PROMPT
Drop the images. Copy every line below character for character.

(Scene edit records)
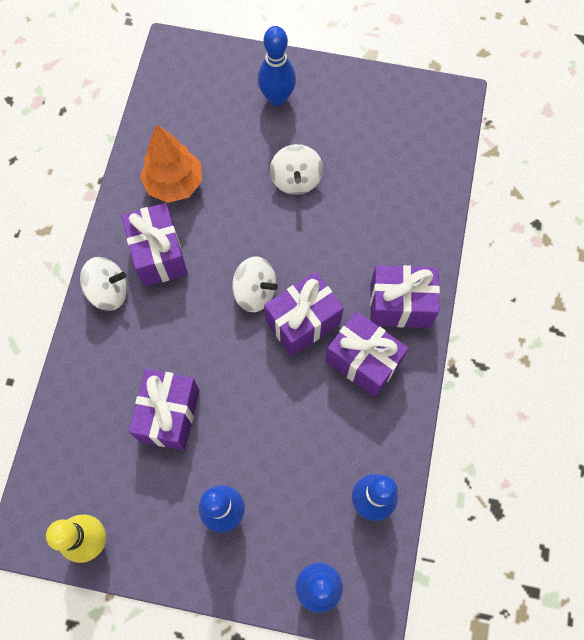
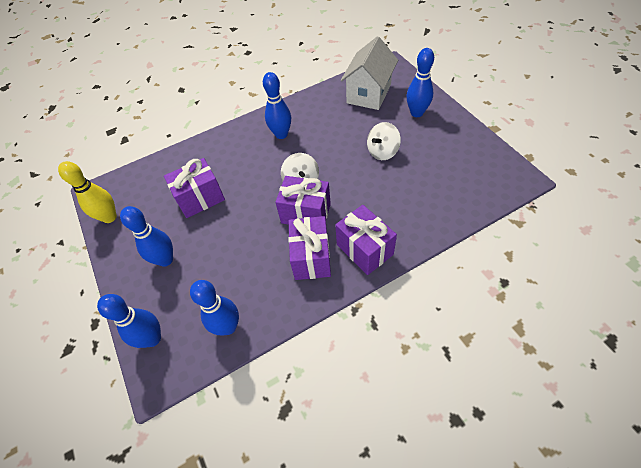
camera: 55 degrees right, 15 degrees down
white spinning top [80,257,127,311] -> none
purple gift [121,203,188,287] -> blue bowling pin [263,72,291,139]
orange tree [140,125,202,203] -> none
none -> white house [341,36,398,110]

ANSWER AREA
camera: 55 degrees right, 15 degrees down
white spinning top [80,257,127,311] -> none
purple gift [121,203,188,287] -> blue bowling pin [263,72,291,139]
orange tree [140,125,202,203] -> none
none -> white house [341,36,398,110]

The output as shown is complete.